# What is needed
Would you repeat every entry below word for word but drop the images?
-- Opening Marker --
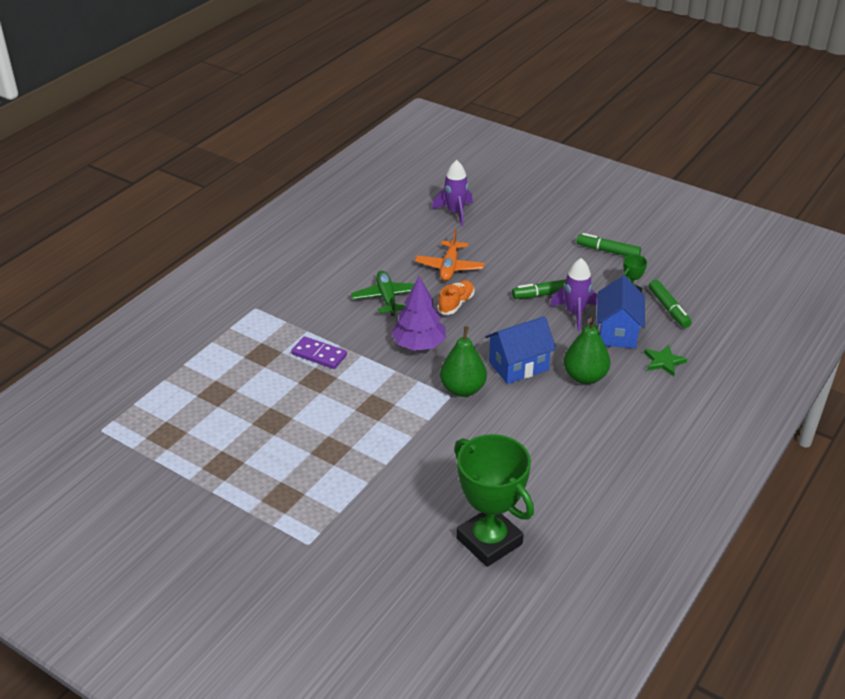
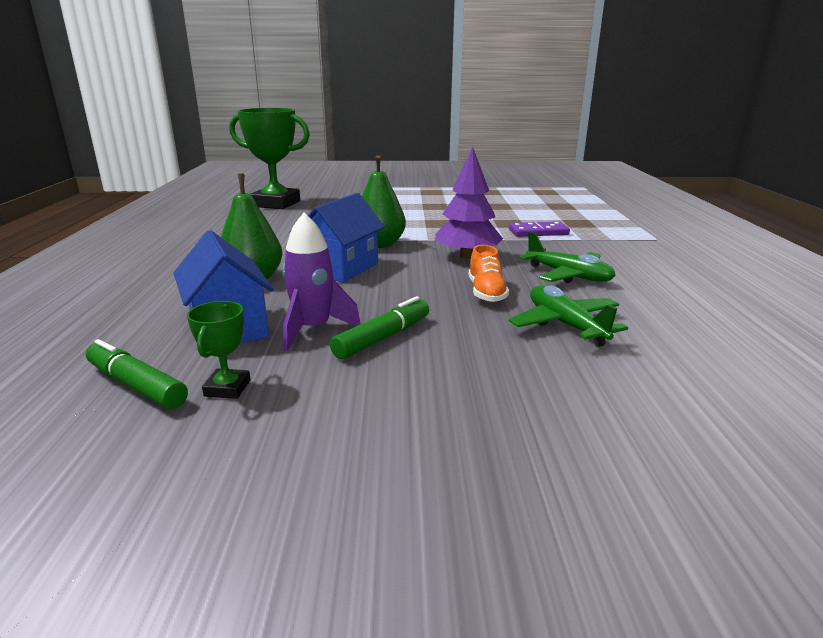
camera: 145 degrees right, 15 degrees down
(449, 267) = (565, 325): orange plane -> green plane
(455, 212) = (736, 415): purple rocket -> none
(608, 251) = (325, 461): green marker -> none
(664, 362) = (141, 316): green star -> none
-- Closing Marker --
# Final answer
camera: 145 degrees right, 15 degrees down
(449, 267) = (565, 325): orange plane -> green plane
(455, 212) = (736, 415): purple rocket -> none
(608, 251) = (325, 461): green marker -> none
(664, 362) = (141, 316): green star -> none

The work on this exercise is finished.